▸ WORK REQUIRED: Word for word, set down every line of the entries below from the line with "(1121, 573) = (189, 465): yellow" to the line with "camera: 15 degrees left, 0 degrees up", including both, and no other line.

▸ MATERIALS PROVIDED:
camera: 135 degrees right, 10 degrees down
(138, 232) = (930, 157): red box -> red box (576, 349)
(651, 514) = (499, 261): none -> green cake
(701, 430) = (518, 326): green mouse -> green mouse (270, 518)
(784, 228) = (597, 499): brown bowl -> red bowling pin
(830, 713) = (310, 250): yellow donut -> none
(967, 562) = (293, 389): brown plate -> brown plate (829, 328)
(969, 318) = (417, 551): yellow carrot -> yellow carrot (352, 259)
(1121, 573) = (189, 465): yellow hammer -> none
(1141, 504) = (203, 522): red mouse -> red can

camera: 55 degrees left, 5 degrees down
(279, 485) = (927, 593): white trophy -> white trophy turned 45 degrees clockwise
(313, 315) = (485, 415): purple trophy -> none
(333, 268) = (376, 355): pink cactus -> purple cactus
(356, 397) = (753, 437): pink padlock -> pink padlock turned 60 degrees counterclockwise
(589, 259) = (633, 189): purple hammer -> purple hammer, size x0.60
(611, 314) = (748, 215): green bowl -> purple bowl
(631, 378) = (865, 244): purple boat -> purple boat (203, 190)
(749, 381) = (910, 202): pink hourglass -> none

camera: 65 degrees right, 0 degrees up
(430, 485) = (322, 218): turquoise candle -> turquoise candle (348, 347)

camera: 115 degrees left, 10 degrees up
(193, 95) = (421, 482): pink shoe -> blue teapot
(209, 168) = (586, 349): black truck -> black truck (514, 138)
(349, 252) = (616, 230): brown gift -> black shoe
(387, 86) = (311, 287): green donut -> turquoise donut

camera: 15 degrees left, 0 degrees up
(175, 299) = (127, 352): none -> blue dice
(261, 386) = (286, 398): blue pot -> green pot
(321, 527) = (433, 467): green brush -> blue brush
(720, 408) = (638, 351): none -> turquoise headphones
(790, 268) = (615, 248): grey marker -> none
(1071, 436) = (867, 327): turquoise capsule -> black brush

▸ WRITTEN SOLUTION:
(1121, 573) = (189, 465): yellow hammer -> none
(1141, 504) = (203, 522): red mouse -> red can

camera: 55 degrees left, 5 degrees down
(279, 485) = (927, 593): white trophy -> white trophy turned 45 degrees clockwise
(313, 315) = (485, 415): purple trophy -> none
(333, 268) = (376, 355): pink cactus -> purple cactus
(356, 397) = (753, 437): pink padlock -> pink padlock turned 60 degrees counterclockwise
(589, 259) = (633, 189): purple hammer -> purple hammer, size x0.60
(611, 314) = (748, 215): green bowl -> purple bowl
(631, 378) = (865, 244): purple boat -> purple boat (203, 190)
(749, 381) = (910, 202): pink hourglass -> none

camera: 65 degrees right, 0 degrees up
(430, 485) = (322, 218): turquoise candle -> turquoise candle (348, 347)

camera: 115 degrees left, 10 degrees up
(193, 95) = (421, 482): pink shoe -> blue teapot
(209, 168) = (586, 349): black truck -> black truck (514, 138)
(349, 252) = (616, 230): brown gift -> black shoe
(387, 86) = (311, 287): green donut -> turquoise donut

camera: 15 degrees left, 0 degrees up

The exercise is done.